### [EXERCISE PROMPT]
Write out the data that follows exactly, keeping every picture out.
%%
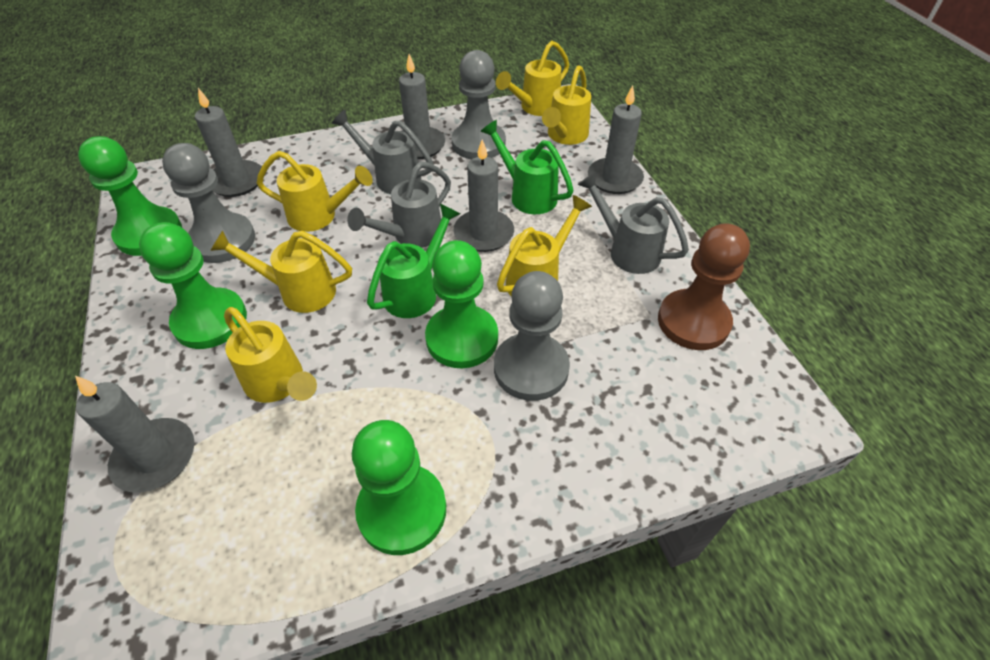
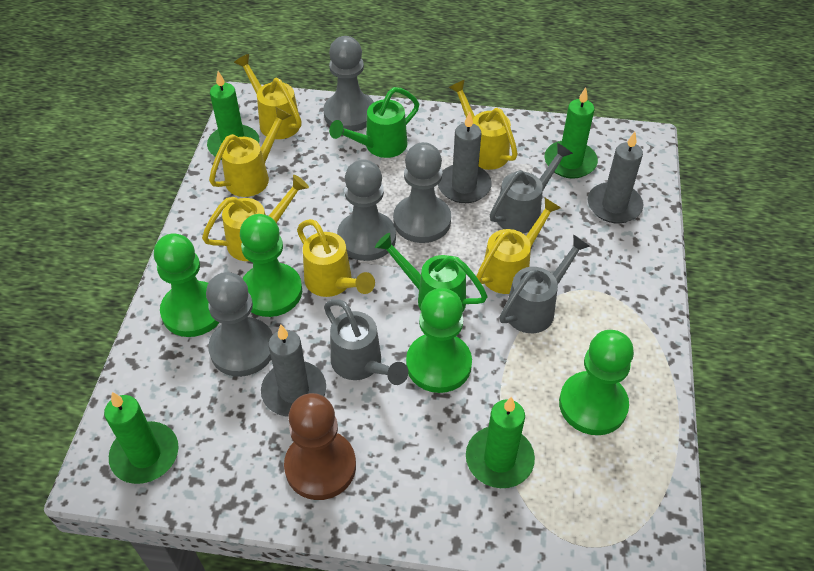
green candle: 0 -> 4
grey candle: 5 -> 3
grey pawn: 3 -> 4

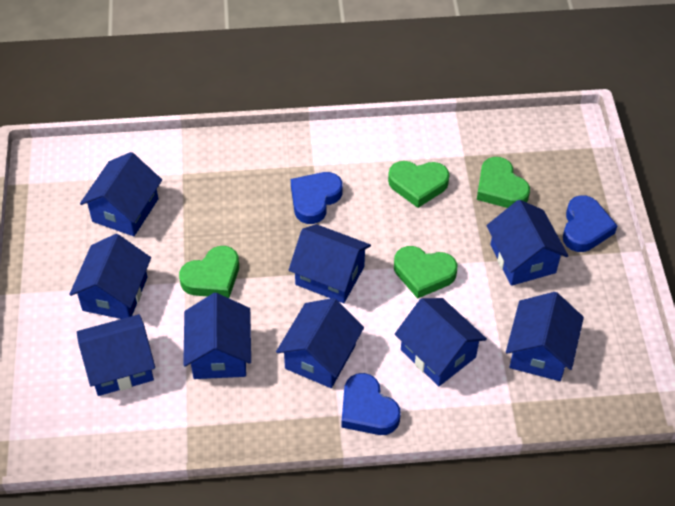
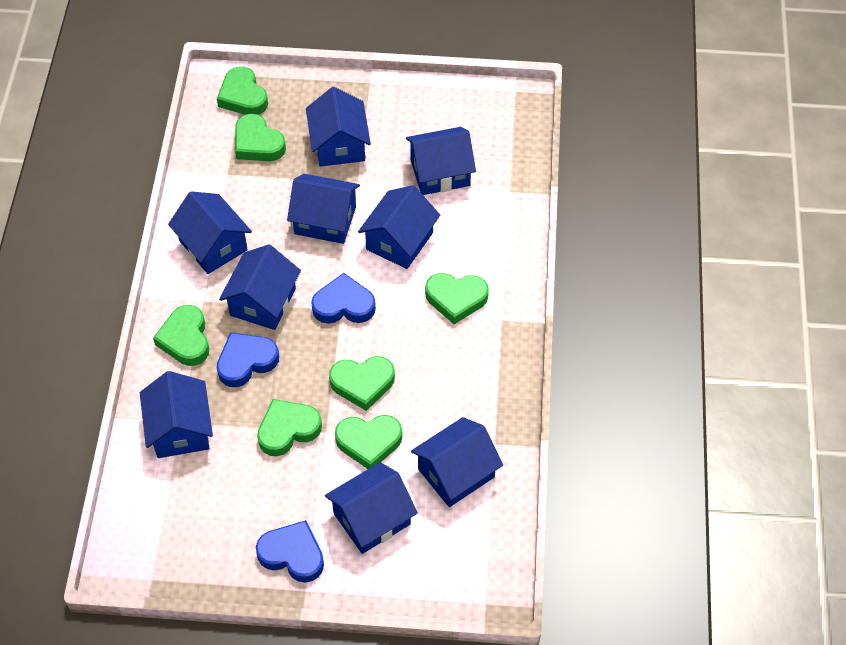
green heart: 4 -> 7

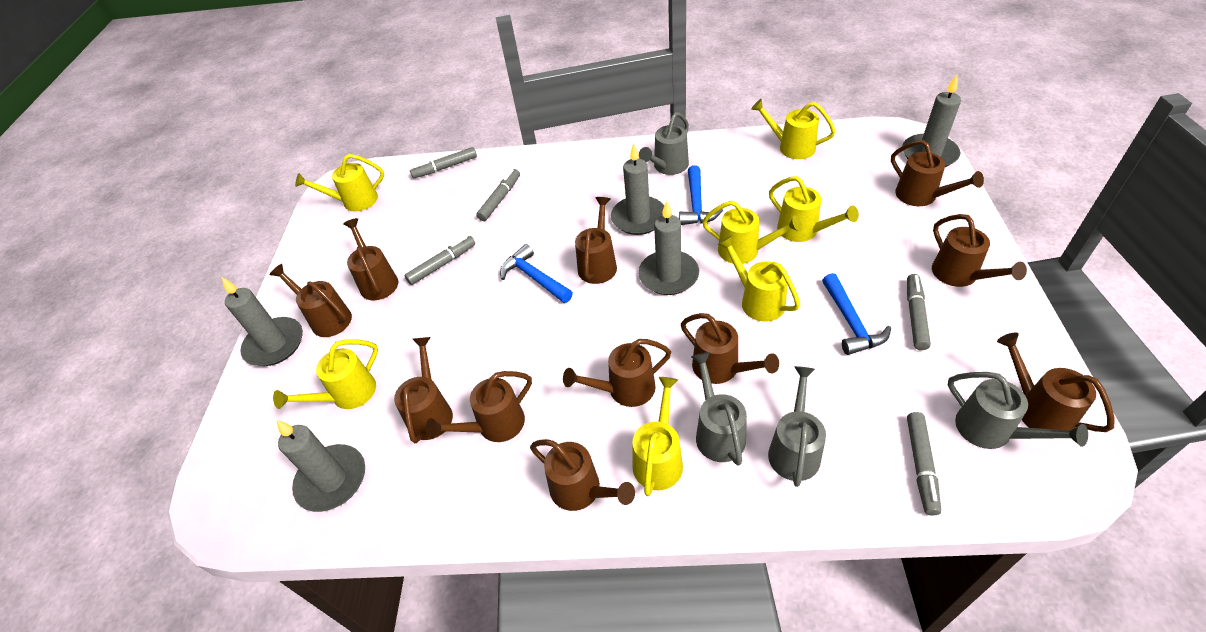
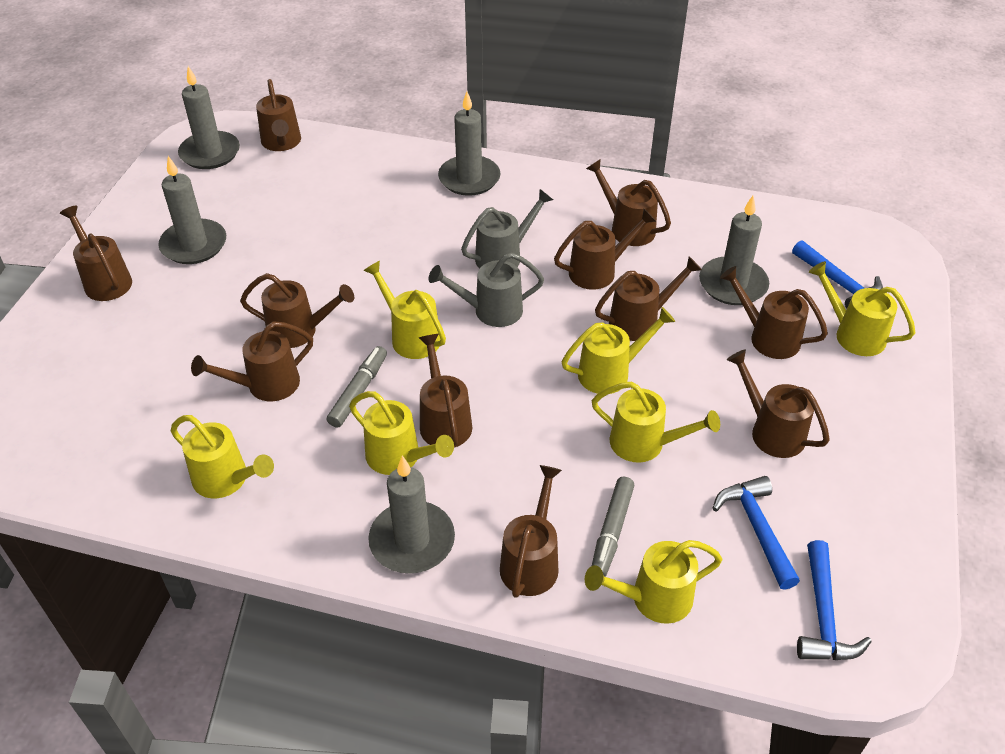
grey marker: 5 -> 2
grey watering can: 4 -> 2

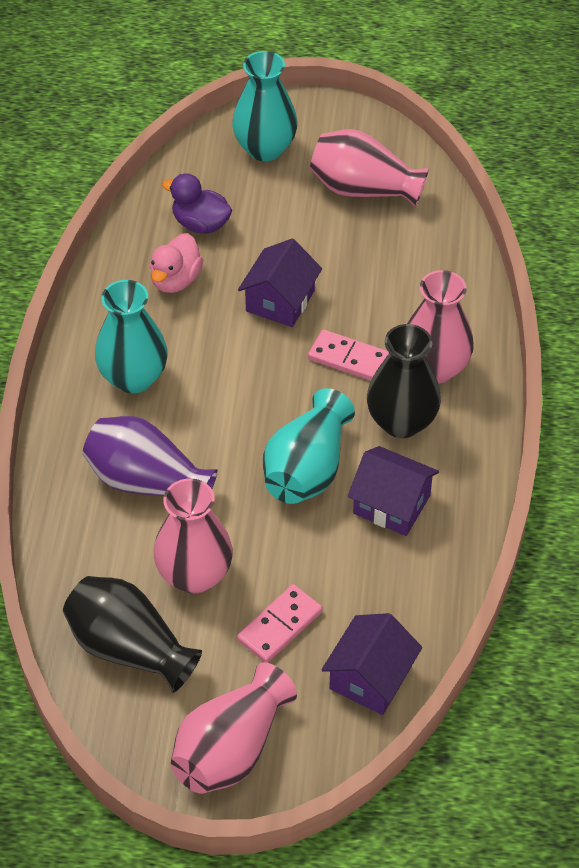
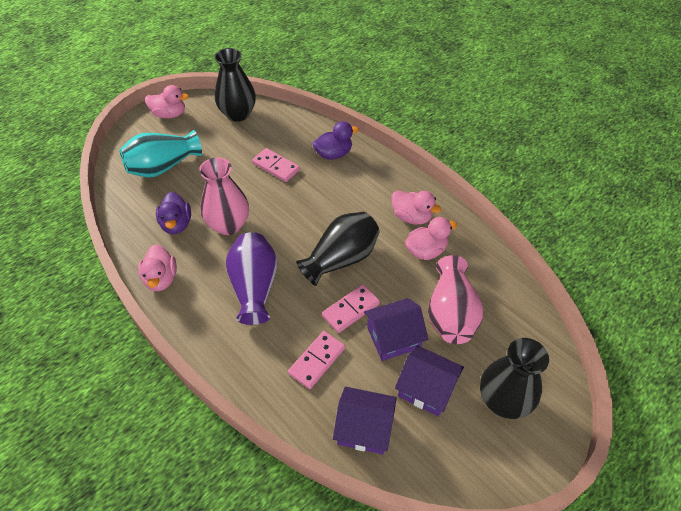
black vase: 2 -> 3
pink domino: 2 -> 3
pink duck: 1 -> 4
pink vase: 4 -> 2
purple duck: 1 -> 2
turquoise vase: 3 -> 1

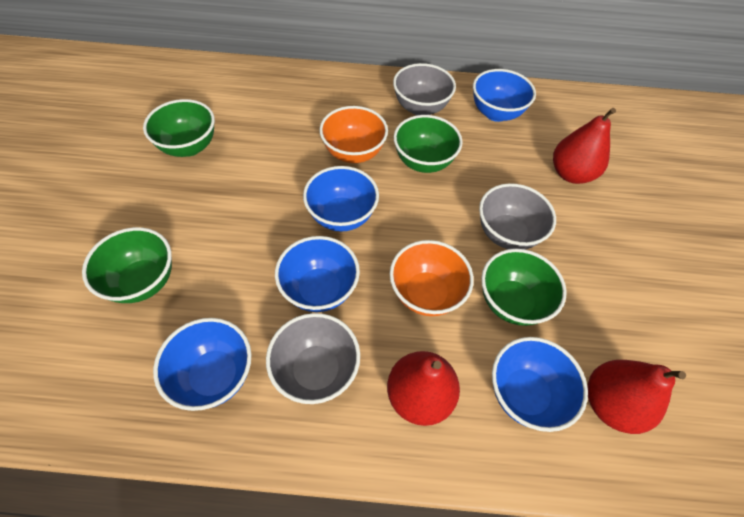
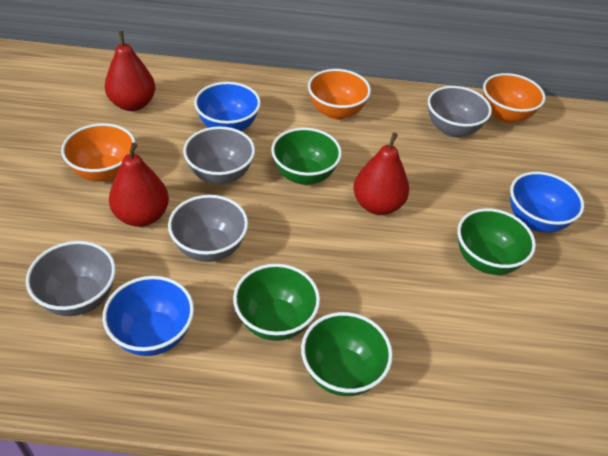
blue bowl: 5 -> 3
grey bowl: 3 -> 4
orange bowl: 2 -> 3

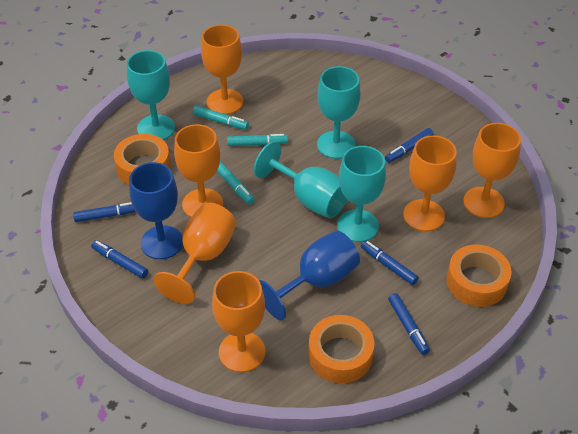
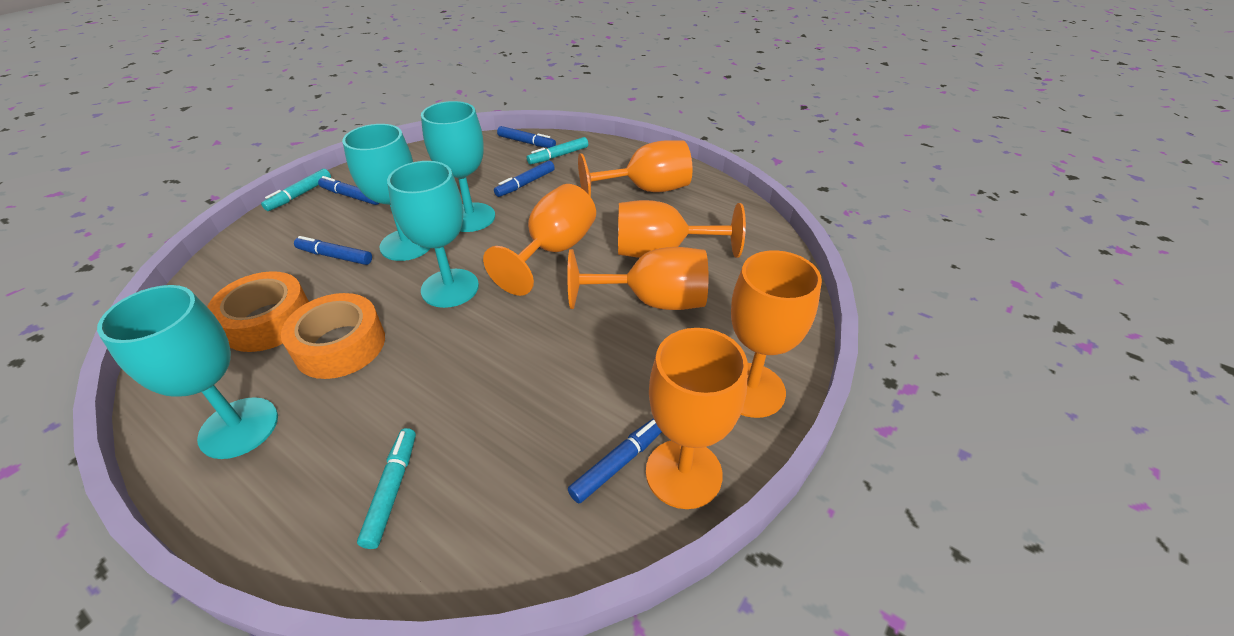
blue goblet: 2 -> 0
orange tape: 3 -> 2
%%
### [SOLUTION BELOW]
green candle: 0 -> 4
grey candle: 5 -> 3
grey pawn: 3 -> 4

green heart: 4 -> 7

grey marker: 5 -> 2
grey watering can: 4 -> 2

black vase: 2 -> 3
pink domino: 2 -> 3
pink duck: 1 -> 4
pink vase: 4 -> 2
purple duck: 1 -> 2
turquoise vase: 3 -> 1

blue bowl: 5 -> 3
grey bowl: 3 -> 4
orange bowl: 2 -> 3

blue goblet: 2 -> 0
orange tape: 3 -> 2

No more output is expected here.